> _Given data_
Start of Block
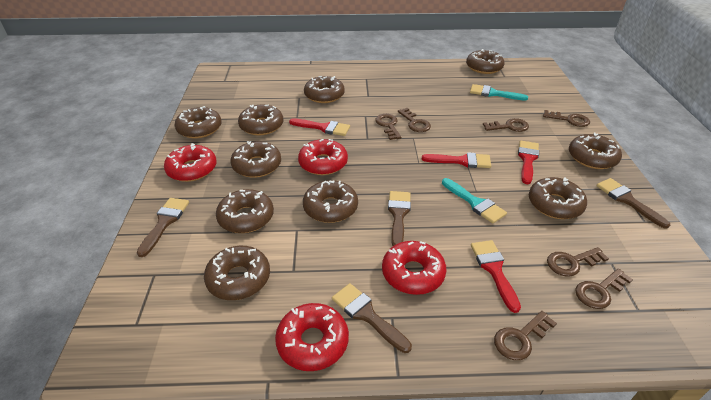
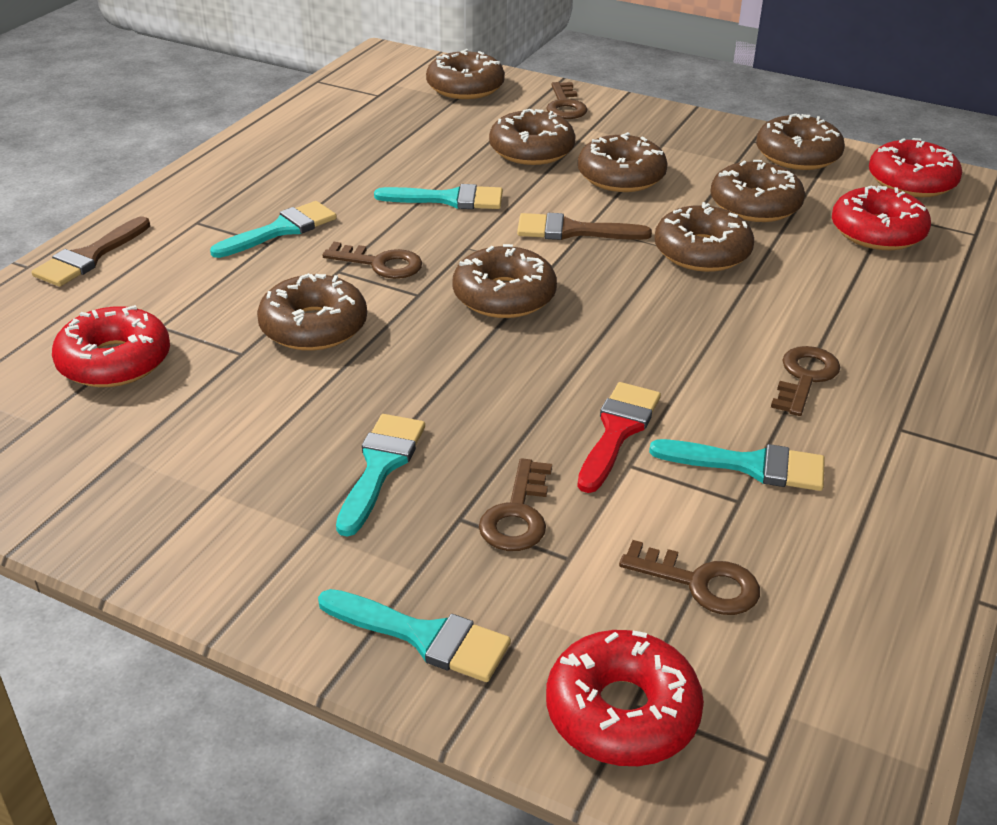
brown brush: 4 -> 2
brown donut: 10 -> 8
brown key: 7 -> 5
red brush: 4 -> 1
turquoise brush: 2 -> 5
End of Block
> _Work order_
Make an exact copy of every entry above, but keep the pictures out of it.

> _Response_
brown brush: 4 -> 2
brown donut: 10 -> 8
brown key: 7 -> 5
red brush: 4 -> 1
turquoise brush: 2 -> 5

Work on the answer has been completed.